PROVIDED INFORMATION:

+---+

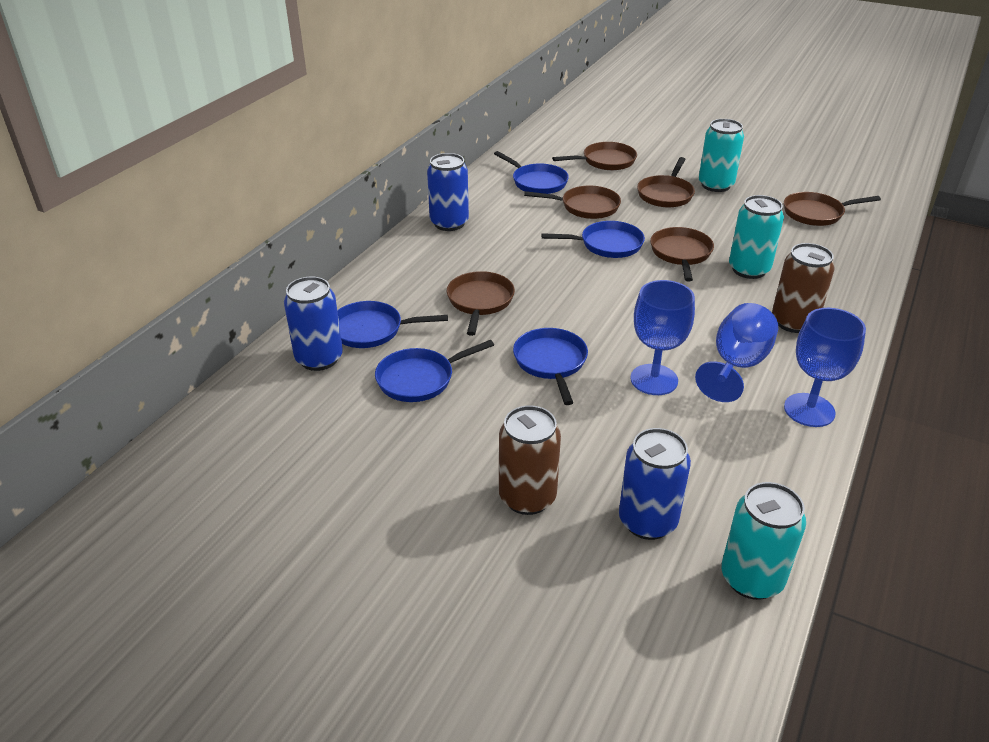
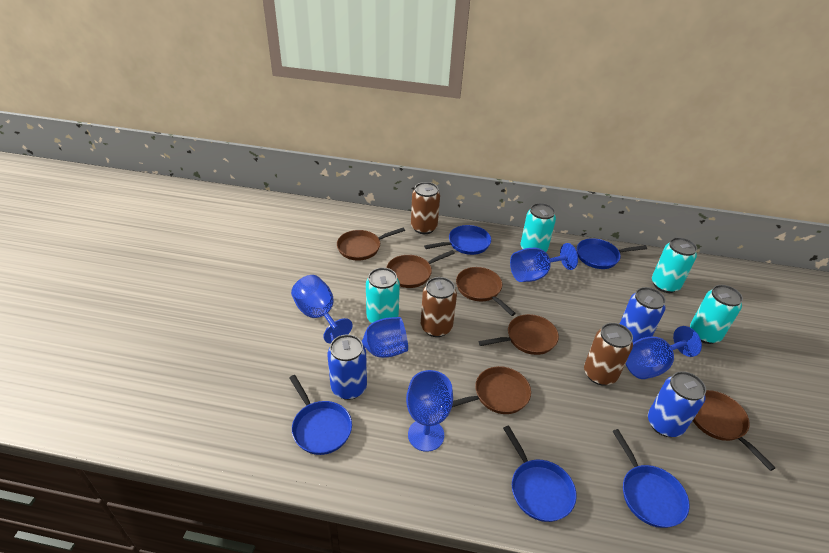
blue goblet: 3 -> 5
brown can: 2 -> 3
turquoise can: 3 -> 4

+---+

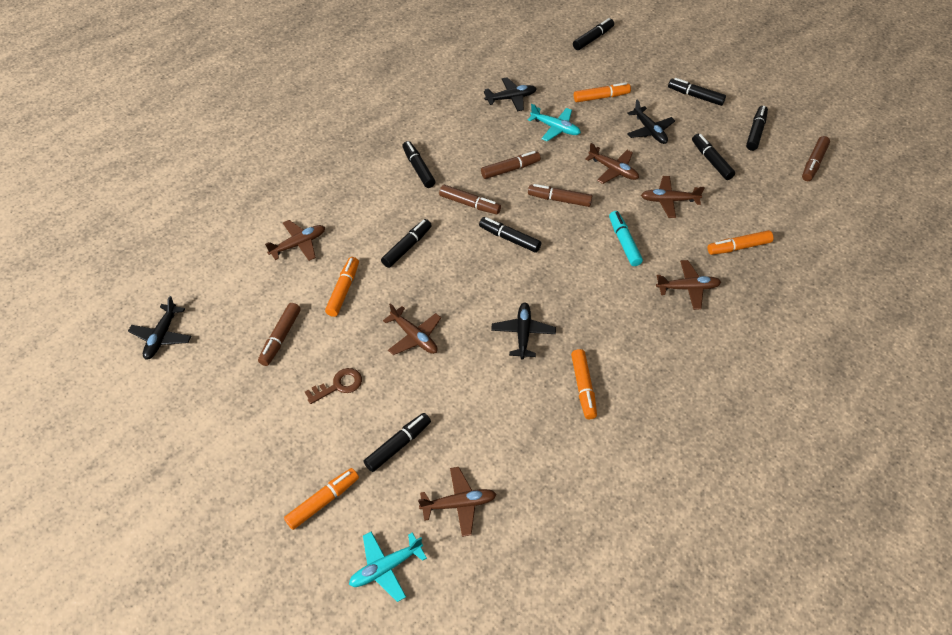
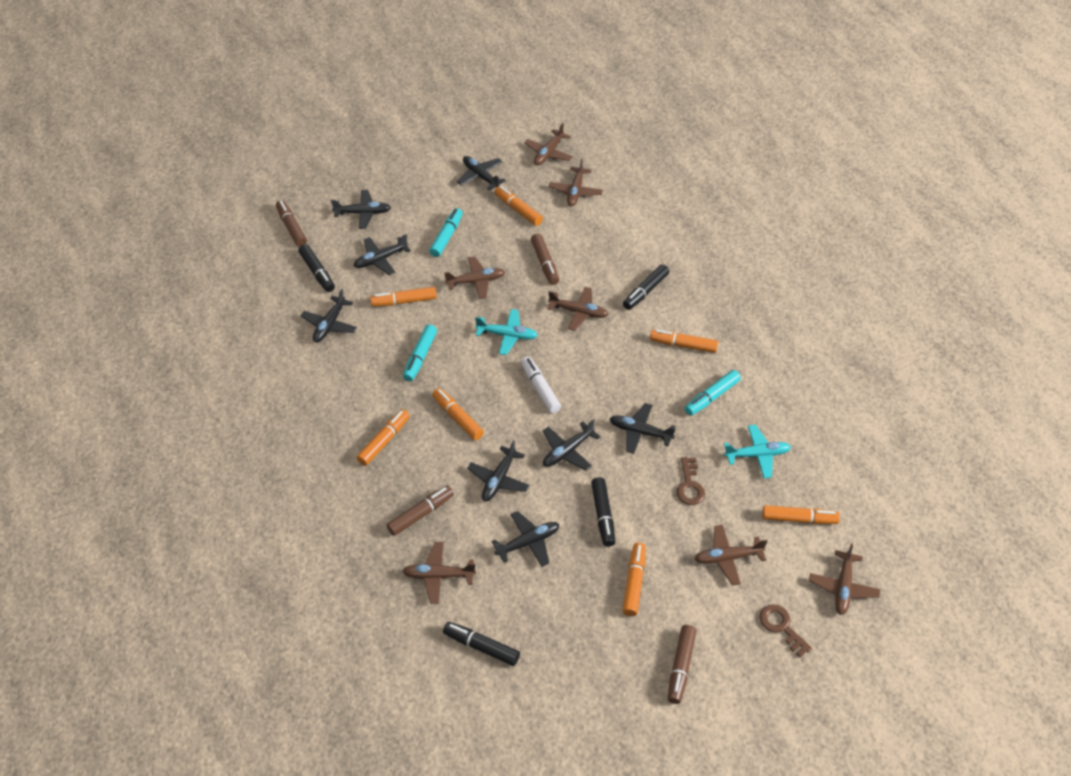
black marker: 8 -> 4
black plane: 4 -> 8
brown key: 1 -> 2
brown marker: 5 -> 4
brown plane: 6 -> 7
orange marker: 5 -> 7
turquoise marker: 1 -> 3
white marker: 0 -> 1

+---+

Scan the material above for the string "brown", and copy every line where it is found.

SOLUTION TO THE EXERCISE:
brown can: 2 -> 3
brown key: 1 -> 2
brown marker: 5 -> 4
brown plane: 6 -> 7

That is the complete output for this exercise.